REQUIRED WORK — For each line in the data below that holds "brown", return a copy.

INPUT RECORDS —
=-=-=
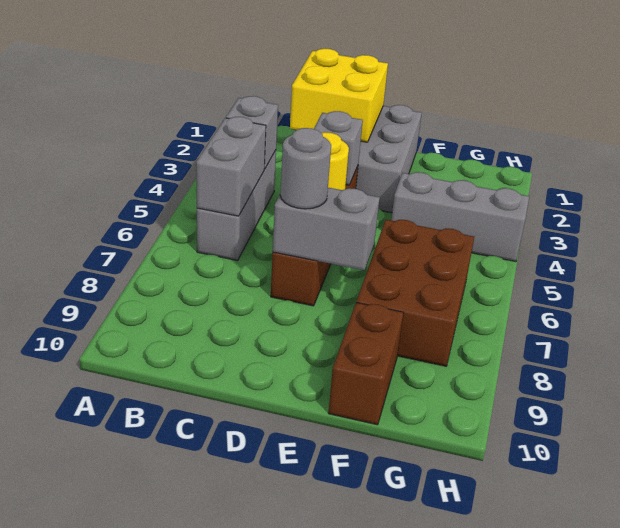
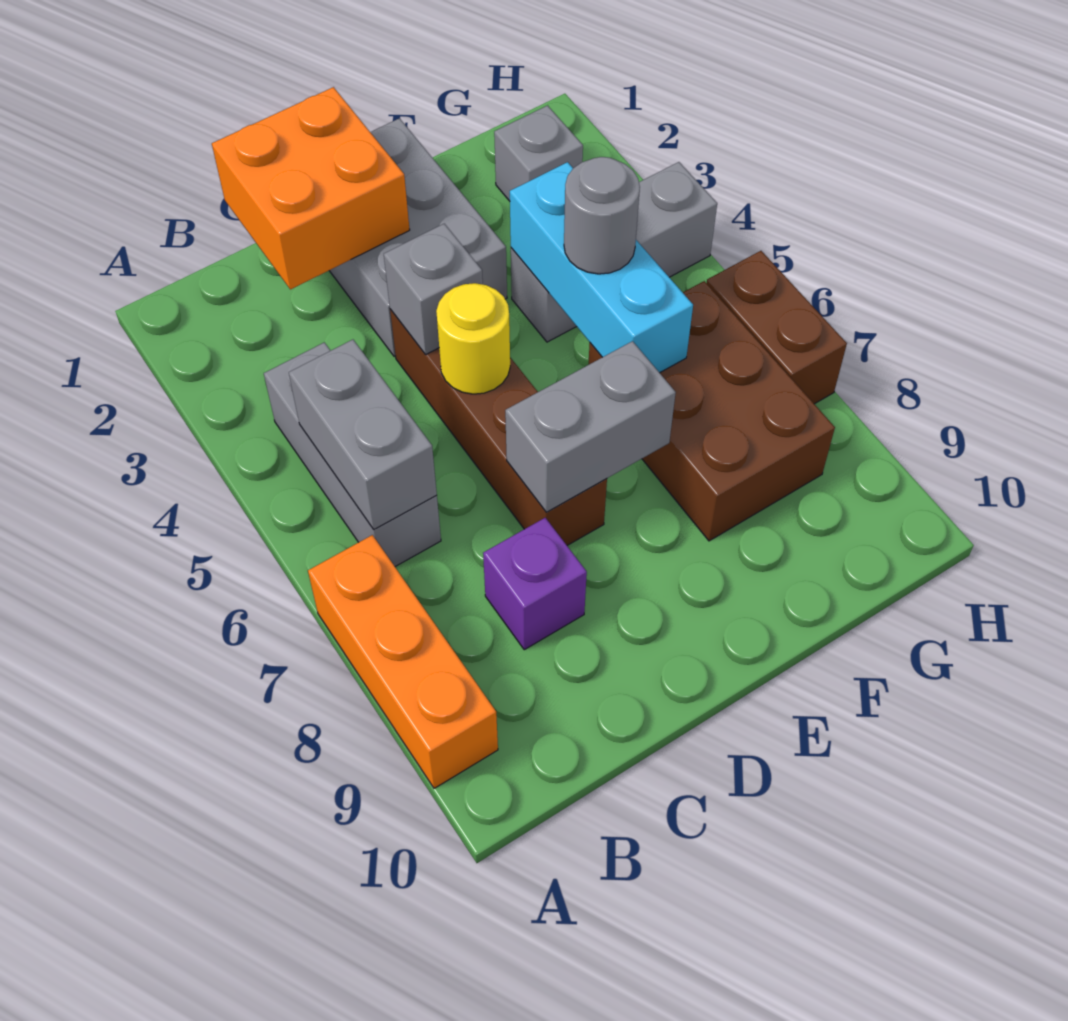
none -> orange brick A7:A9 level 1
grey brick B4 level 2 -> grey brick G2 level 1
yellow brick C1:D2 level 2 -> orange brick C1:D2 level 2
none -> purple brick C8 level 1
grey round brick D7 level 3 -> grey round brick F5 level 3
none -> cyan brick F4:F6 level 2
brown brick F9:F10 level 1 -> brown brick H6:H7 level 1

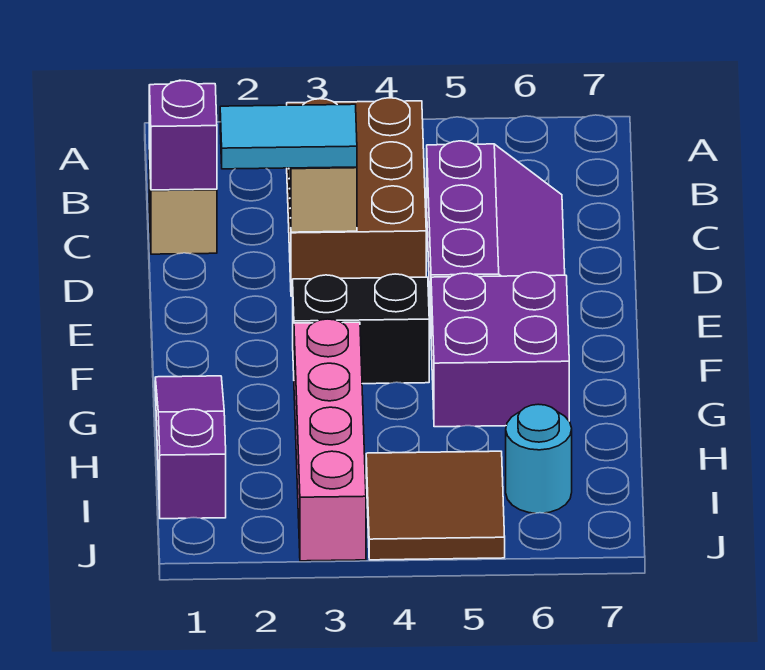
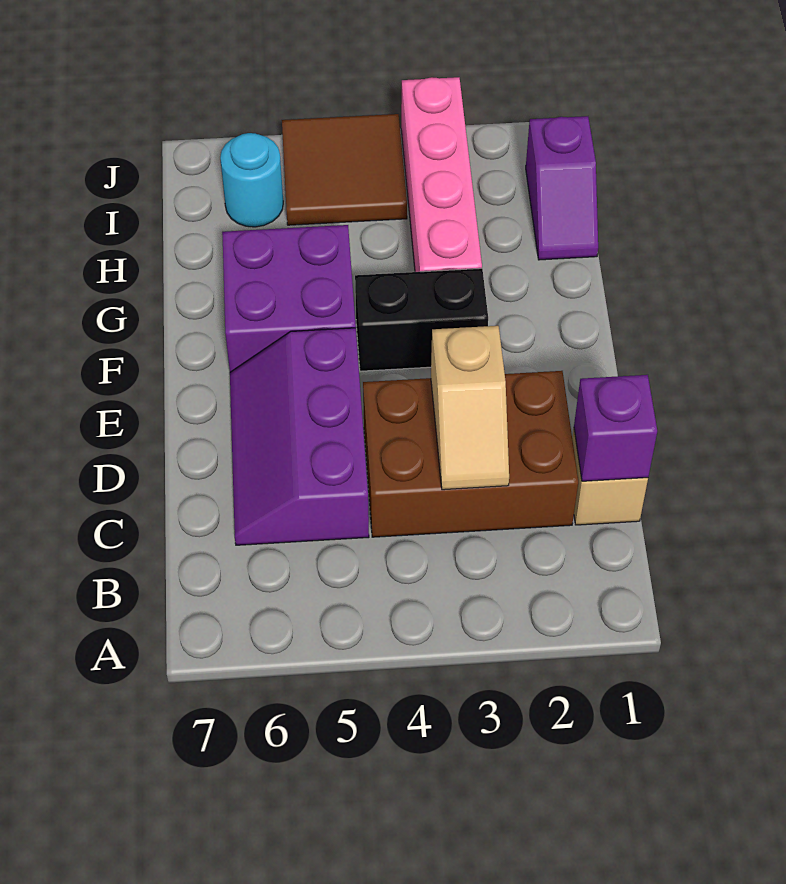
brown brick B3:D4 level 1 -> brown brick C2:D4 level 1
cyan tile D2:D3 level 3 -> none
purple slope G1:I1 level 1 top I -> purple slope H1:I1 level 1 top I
=-=-=
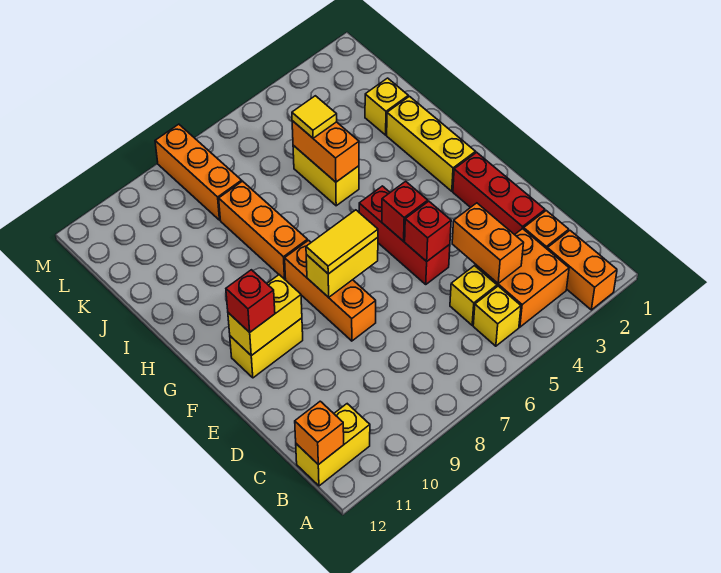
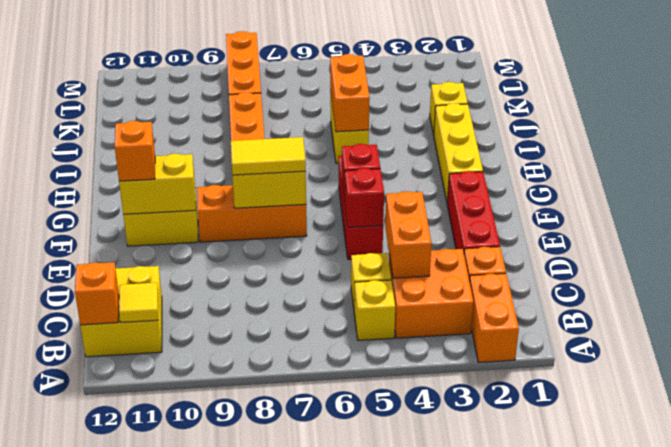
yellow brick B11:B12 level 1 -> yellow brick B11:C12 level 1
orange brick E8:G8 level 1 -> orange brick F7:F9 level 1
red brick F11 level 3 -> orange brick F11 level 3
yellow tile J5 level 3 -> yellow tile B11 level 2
=-=-=
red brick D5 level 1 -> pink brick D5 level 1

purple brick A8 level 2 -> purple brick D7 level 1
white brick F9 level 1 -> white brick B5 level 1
=-=-=
OUTPUT BELOW —
brown brick F9:F10 level 1 -> brown brick H6:H7 level 1
brown brick B3:D4 level 1 -> brown brick C2:D4 level 1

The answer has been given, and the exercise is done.